▶ [Task to carry out]:
Your response should be the lines from the one holding "(444, 111) = (491, 223): pink" to the last line of the data below, copied exactly and with no additions.
------ Input material ------
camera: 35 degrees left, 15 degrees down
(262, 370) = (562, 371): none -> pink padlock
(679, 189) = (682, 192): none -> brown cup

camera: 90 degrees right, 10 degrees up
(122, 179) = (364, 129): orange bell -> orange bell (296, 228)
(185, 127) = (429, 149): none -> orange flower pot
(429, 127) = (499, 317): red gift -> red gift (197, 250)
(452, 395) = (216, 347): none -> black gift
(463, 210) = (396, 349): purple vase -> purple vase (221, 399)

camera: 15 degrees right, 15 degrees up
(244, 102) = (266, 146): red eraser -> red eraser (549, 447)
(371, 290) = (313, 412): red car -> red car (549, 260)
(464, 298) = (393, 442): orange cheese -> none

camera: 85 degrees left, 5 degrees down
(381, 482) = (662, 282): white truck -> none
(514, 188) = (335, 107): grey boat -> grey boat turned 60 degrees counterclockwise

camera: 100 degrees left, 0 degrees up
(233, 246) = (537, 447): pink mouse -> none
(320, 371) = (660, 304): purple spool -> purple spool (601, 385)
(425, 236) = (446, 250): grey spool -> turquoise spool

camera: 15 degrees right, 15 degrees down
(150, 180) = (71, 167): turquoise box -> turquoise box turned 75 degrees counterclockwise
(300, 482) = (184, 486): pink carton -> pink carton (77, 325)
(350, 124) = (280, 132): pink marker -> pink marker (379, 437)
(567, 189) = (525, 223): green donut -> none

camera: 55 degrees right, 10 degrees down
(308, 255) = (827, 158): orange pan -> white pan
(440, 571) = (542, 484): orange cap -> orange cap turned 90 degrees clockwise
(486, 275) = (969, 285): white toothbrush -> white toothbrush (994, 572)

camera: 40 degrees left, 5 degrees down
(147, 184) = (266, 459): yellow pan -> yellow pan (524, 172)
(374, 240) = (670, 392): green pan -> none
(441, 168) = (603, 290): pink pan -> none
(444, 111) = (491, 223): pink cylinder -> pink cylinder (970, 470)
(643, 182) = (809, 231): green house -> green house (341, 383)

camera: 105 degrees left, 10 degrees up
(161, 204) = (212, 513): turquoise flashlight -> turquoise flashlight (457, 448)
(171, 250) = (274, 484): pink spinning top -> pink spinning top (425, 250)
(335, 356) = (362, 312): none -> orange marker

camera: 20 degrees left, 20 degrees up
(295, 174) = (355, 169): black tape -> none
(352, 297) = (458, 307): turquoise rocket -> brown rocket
------
▶ [Answer to the exercise]:
(444, 111) = (491, 223): pink cylinder -> pink cylinder (970, 470)
(643, 182) = (809, 231): green house -> green house (341, 383)

camera: 105 degrees left, 10 degrees up
(161, 204) = (212, 513): turquoise flashlight -> turquoise flashlight (457, 448)
(171, 250) = (274, 484): pink spinning top -> pink spinning top (425, 250)
(335, 356) = (362, 312): none -> orange marker

camera: 20 degrees left, 20 degrees up
(295, 174) = (355, 169): black tape -> none
(352, 297) = (458, 307): turquoise rocket -> brown rocket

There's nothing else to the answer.